- [WHAT NEEDS TO BE DONE] Across these entries, how many lines contain the word "none"? Answer with only the number.

-*-

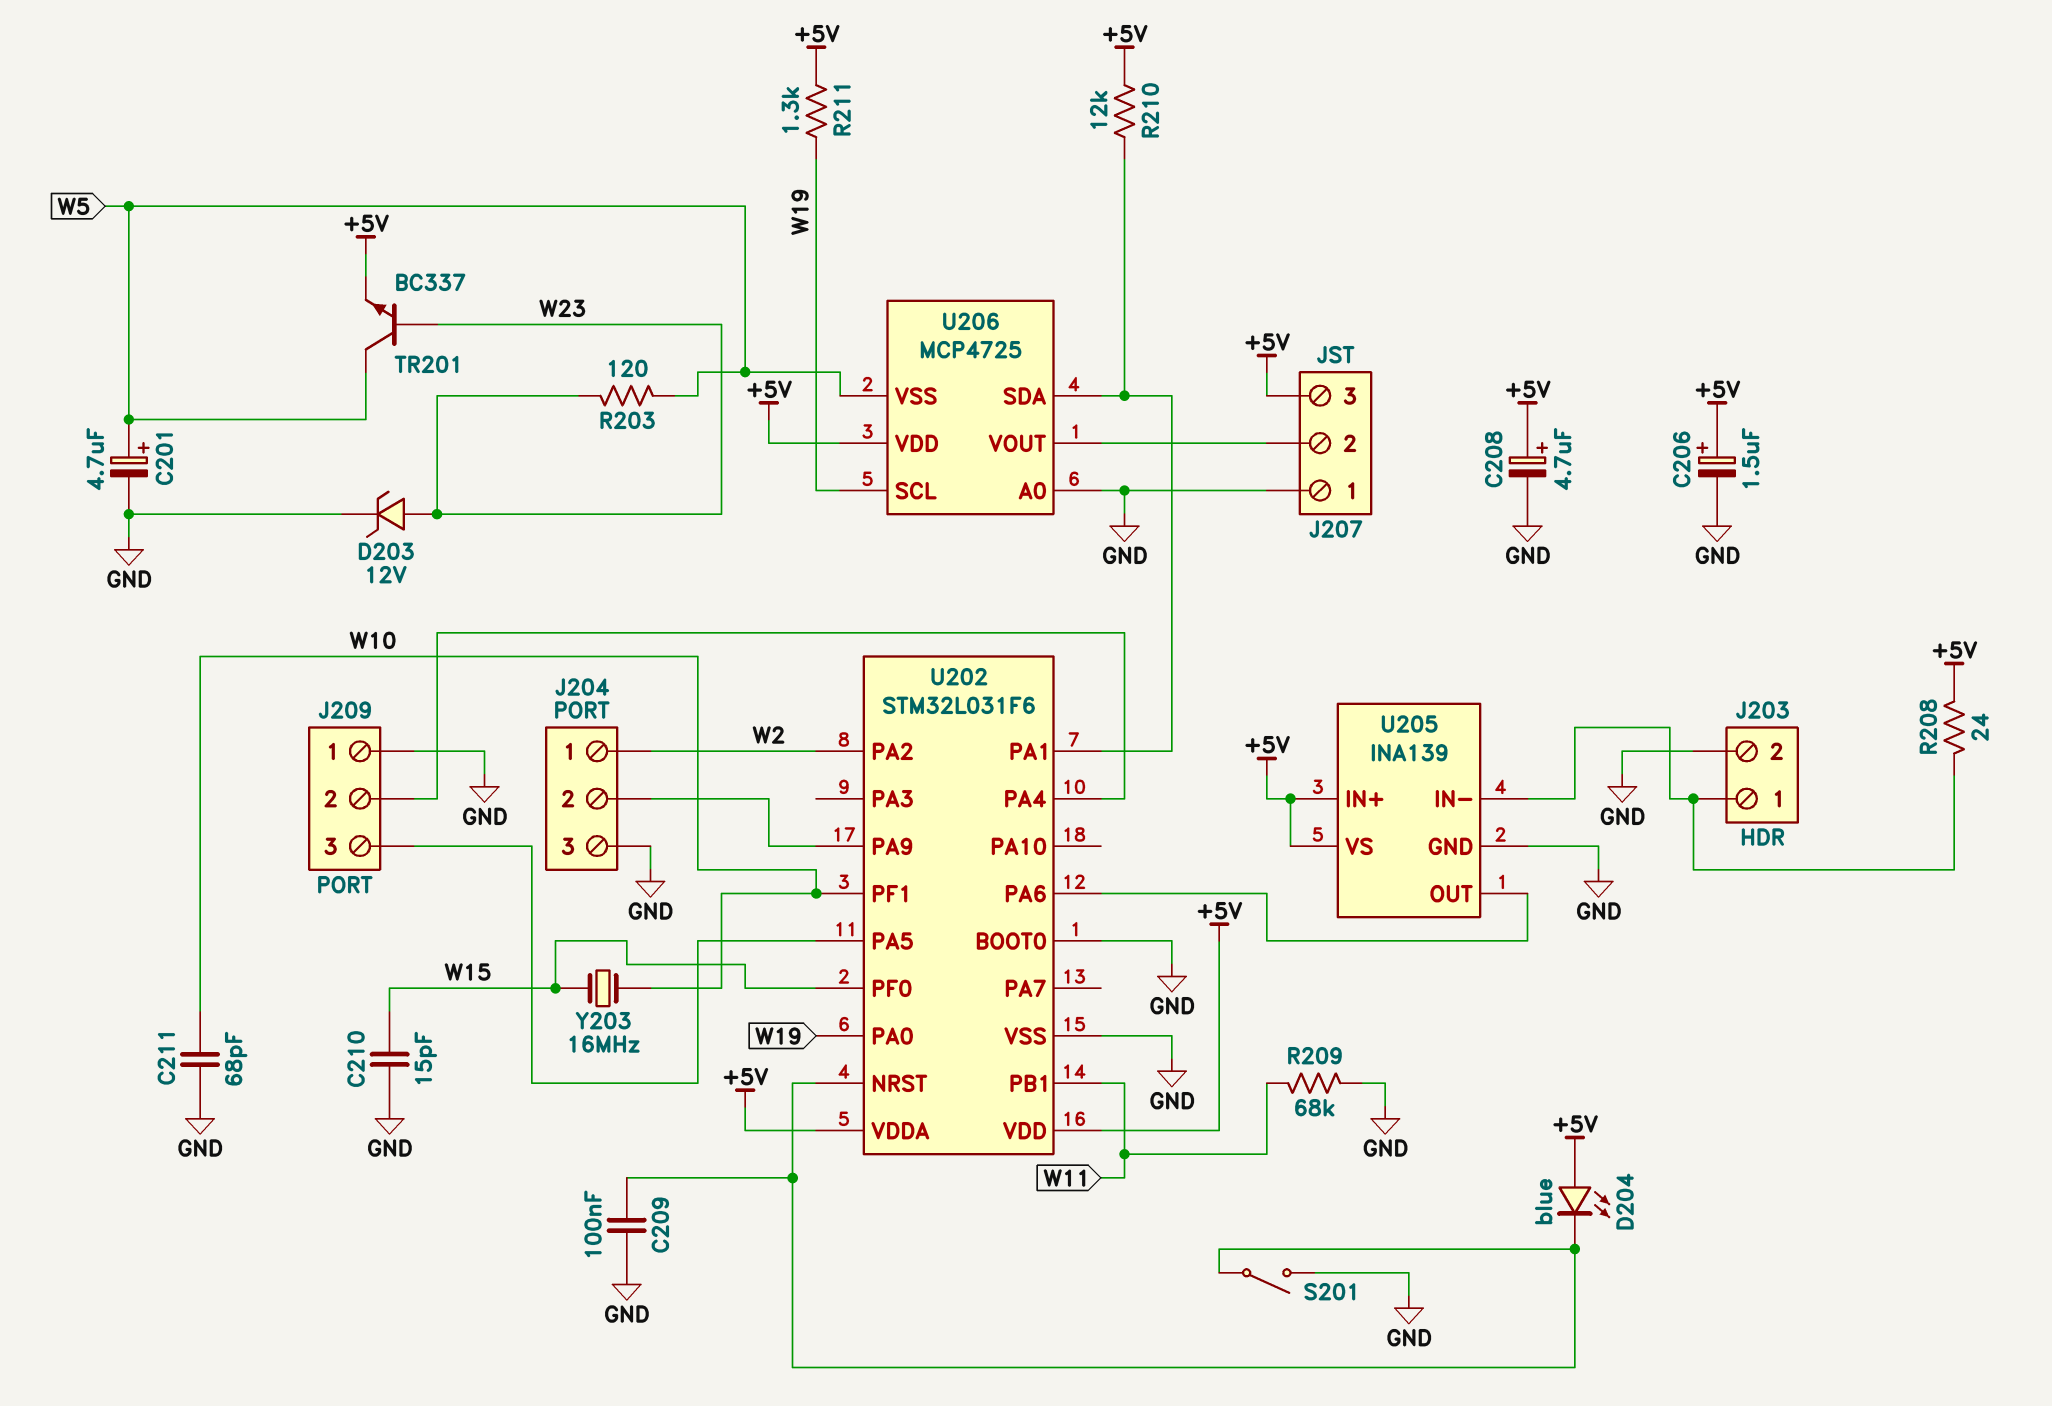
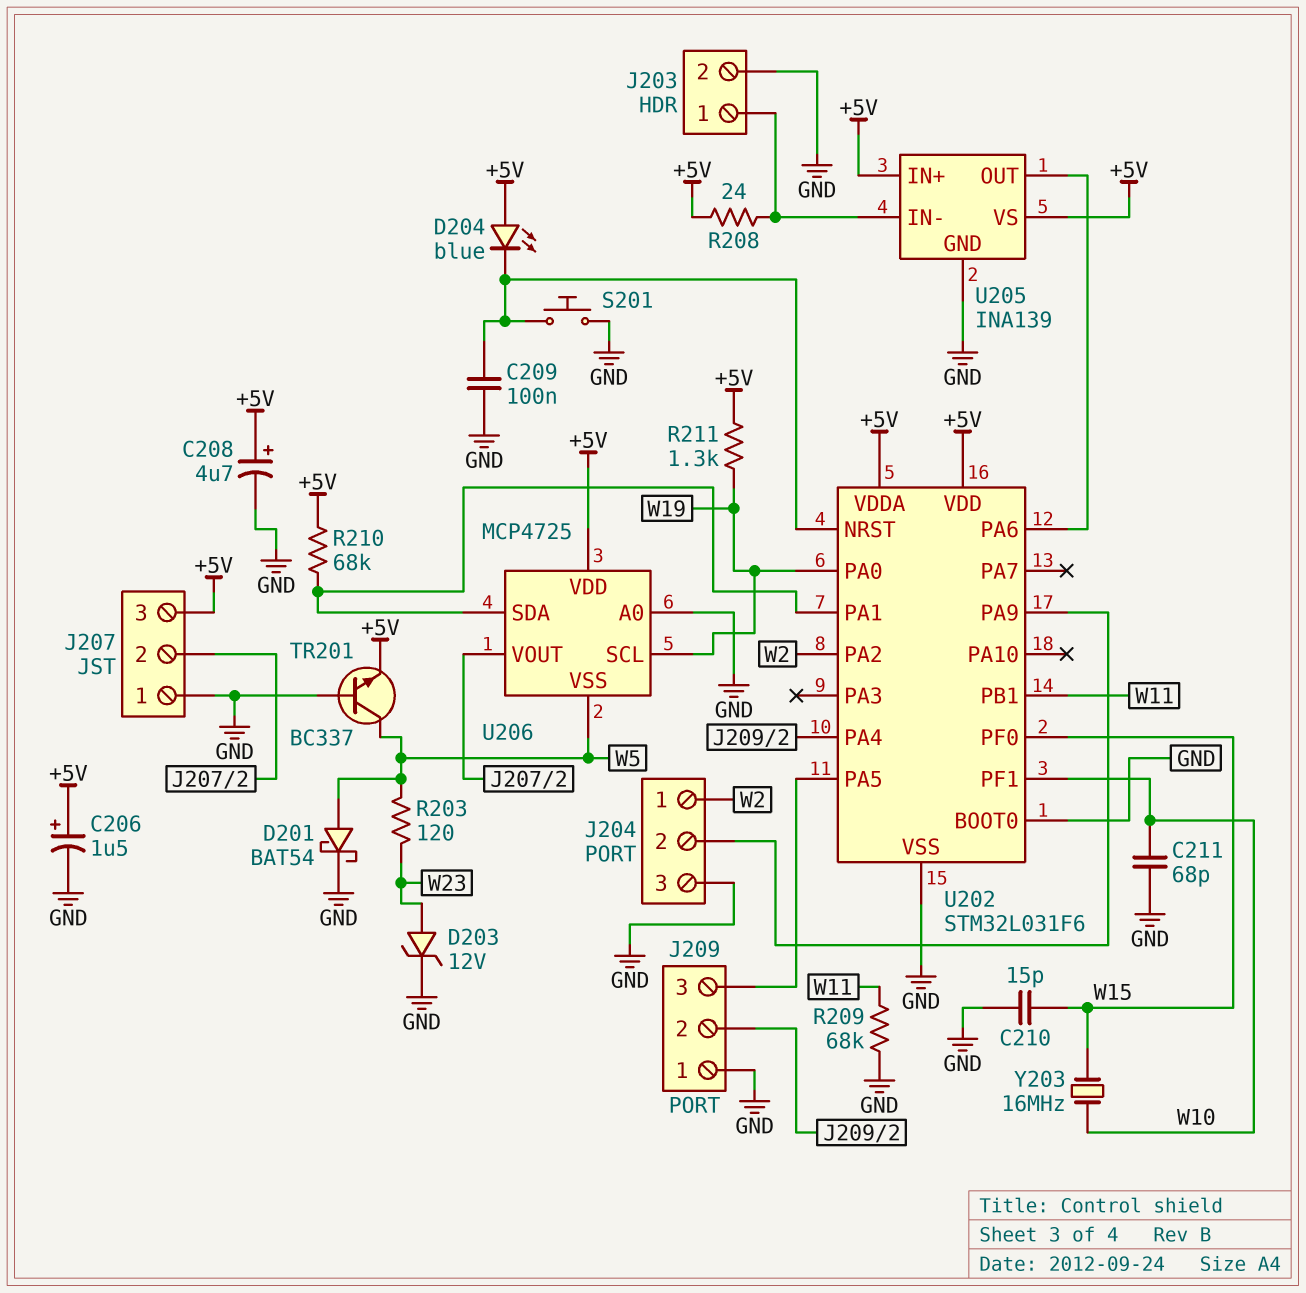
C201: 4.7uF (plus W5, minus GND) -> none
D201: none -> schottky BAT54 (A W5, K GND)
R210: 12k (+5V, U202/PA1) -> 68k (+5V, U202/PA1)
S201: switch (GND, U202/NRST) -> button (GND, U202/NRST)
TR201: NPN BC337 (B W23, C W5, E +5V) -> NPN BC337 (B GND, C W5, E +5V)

-*-

- [RESPONSE TO THE EXERCISE] 2